(Provided data Opens)
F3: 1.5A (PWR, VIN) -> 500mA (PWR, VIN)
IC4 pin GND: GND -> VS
(Provided data Closes)
(Provided data Opens)
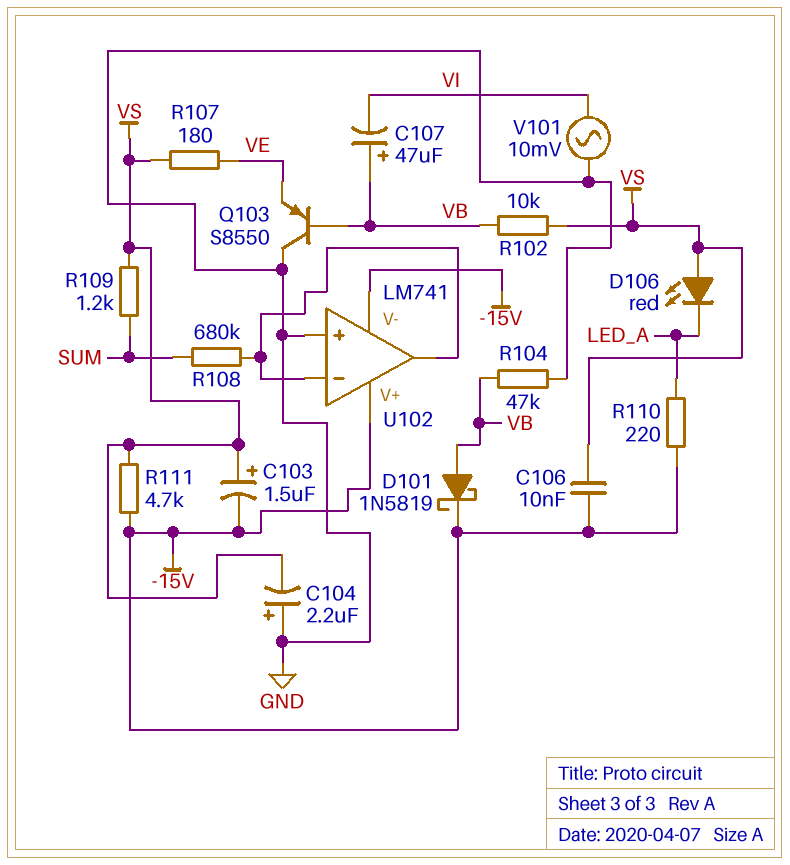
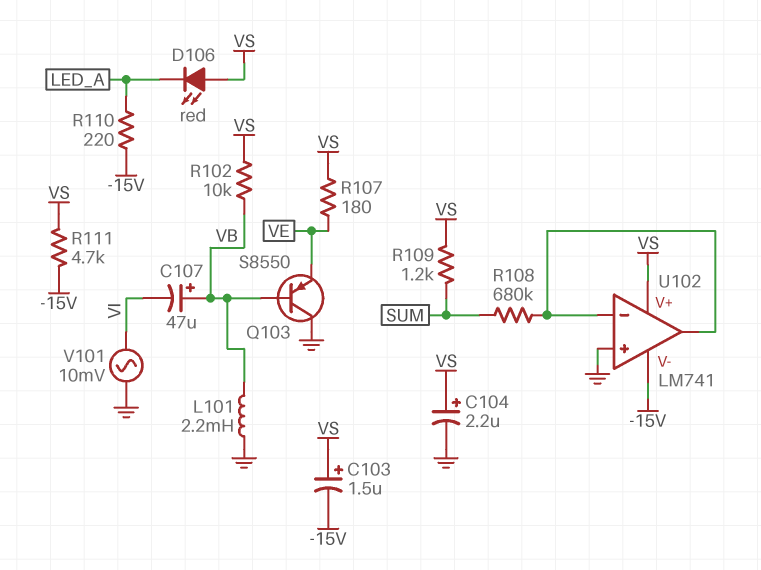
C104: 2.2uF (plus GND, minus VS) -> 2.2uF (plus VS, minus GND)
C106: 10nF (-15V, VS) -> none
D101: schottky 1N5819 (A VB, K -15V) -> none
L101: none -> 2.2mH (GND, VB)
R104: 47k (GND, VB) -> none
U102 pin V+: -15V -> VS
(Provided data Closes)
**How to complete this task**
What are the lines above, starting at the one with "C104: 2.2uF (plus" and ending at the one with "U102 pin V+: -15V -> VS"? Give them again exactly, and only them.

**Result of the exercise**
C104: 2.2uF (plus GND, minus VS) -> 2.2uF (plus VS, minus GND)
C106: 10nF (-15V, VS) -> none
D101: schottky 1N5819 (A VB, K -15V) -> none
L101: none -> 2.2mH (GND, VB)
R104: 47k (GND, VB) -> none
U102 pin V+: -15V -> VS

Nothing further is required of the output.